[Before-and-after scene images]
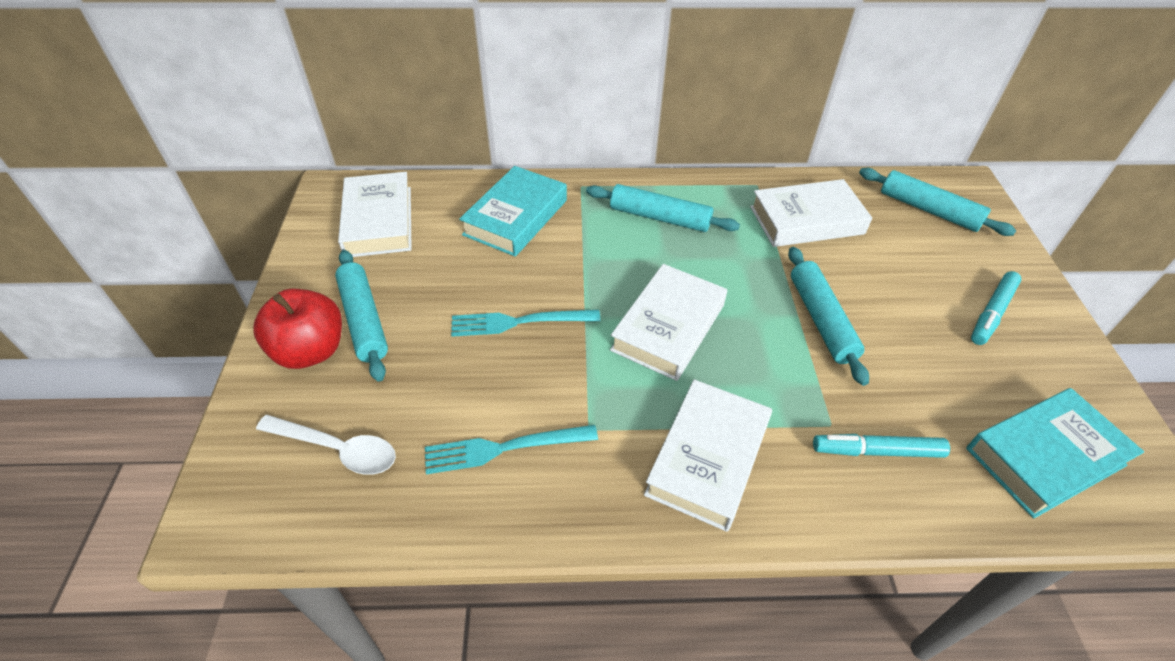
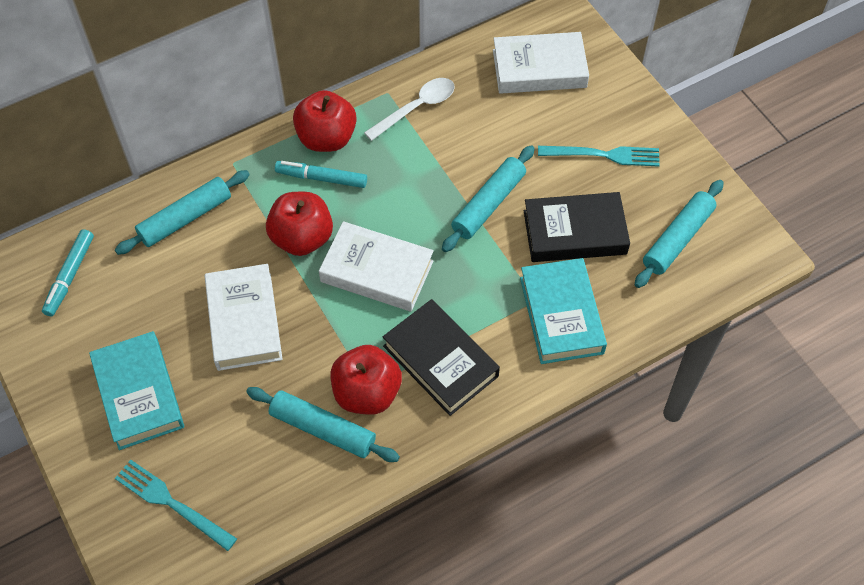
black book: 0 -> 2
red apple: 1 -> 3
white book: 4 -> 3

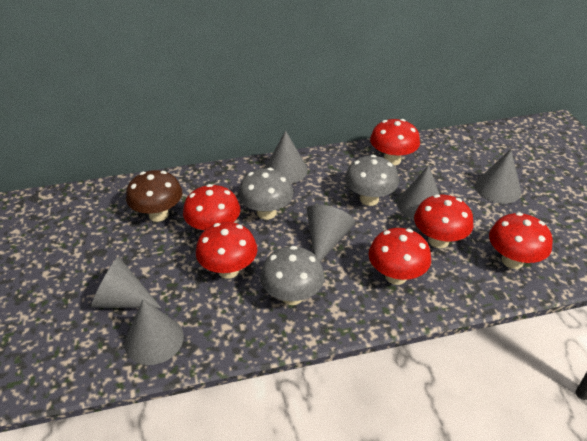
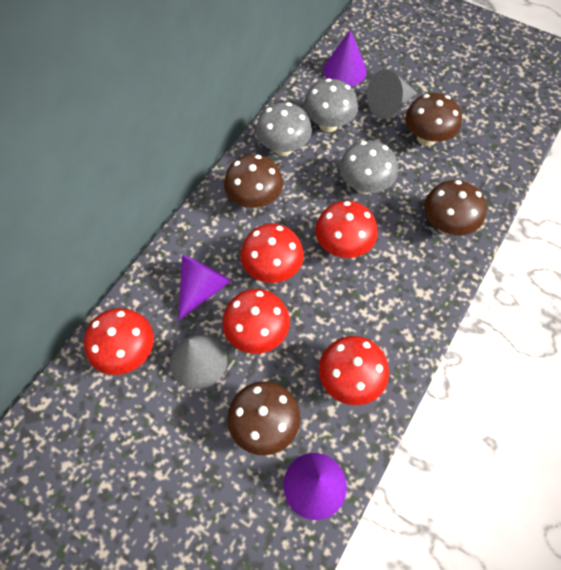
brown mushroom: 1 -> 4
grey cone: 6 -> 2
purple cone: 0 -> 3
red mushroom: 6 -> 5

→ WHAT TO WORK ON
Please retype the data exactly, but do not carry over any picture.

→ RESULT
black book: 0 -> 2
red apple: 1 -> 3
white book: 4 -> 3

brown mushroom: 1 -> 4
grey cone: 6 -> 2
purple cone: 0 -> 3
red mushroom: 6 -> 5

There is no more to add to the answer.